● Exercise: Reproduce exactly, from the data that follows, the line with "RTC pin SDA: D6 -> none", the line with "RADIO pin CSN: D8 -> D1", and every line that lies between them.

● Supplied material:

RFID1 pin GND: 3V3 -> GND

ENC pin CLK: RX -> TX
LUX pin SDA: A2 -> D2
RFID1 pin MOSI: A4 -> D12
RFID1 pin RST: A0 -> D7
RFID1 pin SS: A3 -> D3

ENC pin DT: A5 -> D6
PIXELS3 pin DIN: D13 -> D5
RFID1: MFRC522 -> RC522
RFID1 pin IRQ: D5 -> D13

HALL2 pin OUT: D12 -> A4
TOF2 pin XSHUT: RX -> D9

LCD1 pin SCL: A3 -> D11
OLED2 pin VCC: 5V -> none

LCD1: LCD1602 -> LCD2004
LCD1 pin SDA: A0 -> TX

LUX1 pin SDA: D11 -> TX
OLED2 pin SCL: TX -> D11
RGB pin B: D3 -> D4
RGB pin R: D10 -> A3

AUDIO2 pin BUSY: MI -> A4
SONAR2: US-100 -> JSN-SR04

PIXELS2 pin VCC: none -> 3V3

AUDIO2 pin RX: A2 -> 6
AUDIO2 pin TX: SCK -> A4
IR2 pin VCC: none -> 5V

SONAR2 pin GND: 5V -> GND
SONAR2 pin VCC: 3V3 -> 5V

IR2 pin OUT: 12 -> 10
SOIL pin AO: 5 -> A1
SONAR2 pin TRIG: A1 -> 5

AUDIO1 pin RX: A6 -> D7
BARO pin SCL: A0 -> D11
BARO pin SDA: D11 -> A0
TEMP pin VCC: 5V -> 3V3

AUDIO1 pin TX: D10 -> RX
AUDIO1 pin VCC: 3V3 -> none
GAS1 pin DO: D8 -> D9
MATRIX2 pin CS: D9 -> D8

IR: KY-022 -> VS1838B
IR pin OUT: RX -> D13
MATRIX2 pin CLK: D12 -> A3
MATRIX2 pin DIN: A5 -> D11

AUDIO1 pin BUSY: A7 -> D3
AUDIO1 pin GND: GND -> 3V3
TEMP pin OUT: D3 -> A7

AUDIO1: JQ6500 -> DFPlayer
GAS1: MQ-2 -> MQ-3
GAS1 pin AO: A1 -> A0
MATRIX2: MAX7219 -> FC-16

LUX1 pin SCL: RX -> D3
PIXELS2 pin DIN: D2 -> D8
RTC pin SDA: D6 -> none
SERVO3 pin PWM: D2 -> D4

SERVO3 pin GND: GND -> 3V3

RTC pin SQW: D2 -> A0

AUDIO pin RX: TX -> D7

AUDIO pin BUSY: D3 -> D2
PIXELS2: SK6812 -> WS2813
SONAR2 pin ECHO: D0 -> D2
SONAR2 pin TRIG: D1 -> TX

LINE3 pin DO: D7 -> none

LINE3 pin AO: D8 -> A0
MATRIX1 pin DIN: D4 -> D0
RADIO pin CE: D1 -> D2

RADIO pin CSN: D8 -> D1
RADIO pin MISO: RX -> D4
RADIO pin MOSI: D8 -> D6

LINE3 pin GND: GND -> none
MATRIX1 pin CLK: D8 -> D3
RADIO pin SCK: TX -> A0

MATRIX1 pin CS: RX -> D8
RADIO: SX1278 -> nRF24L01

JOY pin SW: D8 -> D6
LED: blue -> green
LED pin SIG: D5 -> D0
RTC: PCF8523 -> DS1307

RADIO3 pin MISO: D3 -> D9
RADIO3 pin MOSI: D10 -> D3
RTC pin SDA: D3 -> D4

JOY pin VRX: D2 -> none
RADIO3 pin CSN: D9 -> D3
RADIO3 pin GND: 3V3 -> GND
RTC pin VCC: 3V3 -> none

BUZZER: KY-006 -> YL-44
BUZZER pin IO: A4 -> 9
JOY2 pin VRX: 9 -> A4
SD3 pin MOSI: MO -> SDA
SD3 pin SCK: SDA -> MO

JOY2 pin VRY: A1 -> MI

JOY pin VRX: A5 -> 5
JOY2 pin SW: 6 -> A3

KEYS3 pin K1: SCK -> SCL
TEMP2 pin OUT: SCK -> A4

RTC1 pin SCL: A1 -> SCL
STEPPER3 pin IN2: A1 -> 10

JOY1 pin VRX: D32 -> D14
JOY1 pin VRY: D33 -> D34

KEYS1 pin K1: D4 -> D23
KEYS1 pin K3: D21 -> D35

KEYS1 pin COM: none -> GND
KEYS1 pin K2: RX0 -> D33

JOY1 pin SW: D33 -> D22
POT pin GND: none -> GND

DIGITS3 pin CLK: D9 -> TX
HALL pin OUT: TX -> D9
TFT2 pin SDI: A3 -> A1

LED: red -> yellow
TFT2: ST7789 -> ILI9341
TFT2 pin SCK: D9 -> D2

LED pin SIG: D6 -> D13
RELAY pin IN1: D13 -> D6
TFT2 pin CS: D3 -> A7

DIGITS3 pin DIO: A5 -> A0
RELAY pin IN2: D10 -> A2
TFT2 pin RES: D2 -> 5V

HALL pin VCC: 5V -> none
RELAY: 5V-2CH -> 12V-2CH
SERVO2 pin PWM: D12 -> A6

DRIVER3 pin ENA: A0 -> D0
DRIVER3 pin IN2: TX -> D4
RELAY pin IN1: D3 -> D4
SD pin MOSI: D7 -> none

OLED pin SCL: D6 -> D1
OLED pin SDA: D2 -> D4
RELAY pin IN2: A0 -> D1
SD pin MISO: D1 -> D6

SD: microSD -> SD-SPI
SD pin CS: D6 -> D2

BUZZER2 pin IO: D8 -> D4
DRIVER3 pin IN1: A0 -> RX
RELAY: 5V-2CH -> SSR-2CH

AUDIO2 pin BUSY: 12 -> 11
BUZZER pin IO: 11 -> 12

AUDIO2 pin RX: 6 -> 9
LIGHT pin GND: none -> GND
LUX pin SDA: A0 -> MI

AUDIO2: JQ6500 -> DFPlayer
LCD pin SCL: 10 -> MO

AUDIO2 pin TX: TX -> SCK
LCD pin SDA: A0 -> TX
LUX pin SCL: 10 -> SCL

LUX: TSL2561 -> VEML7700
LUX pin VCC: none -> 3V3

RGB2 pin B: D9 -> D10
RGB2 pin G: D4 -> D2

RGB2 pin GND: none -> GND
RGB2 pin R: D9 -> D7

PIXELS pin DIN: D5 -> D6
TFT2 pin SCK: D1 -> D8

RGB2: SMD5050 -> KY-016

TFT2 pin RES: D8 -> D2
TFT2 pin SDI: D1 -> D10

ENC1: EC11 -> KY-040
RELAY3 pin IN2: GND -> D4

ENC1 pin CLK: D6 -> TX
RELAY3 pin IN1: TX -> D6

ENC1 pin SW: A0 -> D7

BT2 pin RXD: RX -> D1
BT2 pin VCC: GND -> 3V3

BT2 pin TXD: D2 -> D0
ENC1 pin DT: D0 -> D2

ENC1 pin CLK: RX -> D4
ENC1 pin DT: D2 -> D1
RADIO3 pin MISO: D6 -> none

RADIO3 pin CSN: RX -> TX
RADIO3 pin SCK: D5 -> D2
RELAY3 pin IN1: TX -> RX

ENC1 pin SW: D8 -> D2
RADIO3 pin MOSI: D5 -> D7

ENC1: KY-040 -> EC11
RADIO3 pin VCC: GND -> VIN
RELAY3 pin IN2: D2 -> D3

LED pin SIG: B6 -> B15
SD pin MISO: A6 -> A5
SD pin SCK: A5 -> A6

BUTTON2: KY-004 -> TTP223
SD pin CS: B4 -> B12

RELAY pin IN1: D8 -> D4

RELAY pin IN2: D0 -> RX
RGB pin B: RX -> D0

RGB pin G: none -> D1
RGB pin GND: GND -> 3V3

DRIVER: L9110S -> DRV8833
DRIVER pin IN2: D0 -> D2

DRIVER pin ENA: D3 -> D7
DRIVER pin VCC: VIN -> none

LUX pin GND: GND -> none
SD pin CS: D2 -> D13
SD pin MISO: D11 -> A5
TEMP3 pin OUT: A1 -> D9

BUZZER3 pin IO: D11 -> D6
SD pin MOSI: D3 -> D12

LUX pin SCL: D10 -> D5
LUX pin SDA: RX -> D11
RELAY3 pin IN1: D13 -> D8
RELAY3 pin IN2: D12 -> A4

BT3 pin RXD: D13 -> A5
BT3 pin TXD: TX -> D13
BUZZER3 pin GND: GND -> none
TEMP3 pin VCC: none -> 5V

● Task solution:
RTC pin SDA: D6 -> none
SERVO3 pin PWM: D2 -> D4

SERVO3 pin GND: GND -> 3V3

RTC pin SQW: D2 -> A0

AUDIO pin RX: TX -> D7

AUDIO pin BUSY: D3 -> D2
PIXELS2: SK6812 -> WS2813
SONAR2 pin ECHO: D0 -> D2
SONAR2 pin TRIG: D1 -> TX

LINE3 pin DO: D7 -> none

LINE3 pin AO: D8 -> A0
MATRIX1 pin DIN: D4 -> D0
RADIO pin CE: D1 -> D2

RADIO pin CSN: D8 -> D1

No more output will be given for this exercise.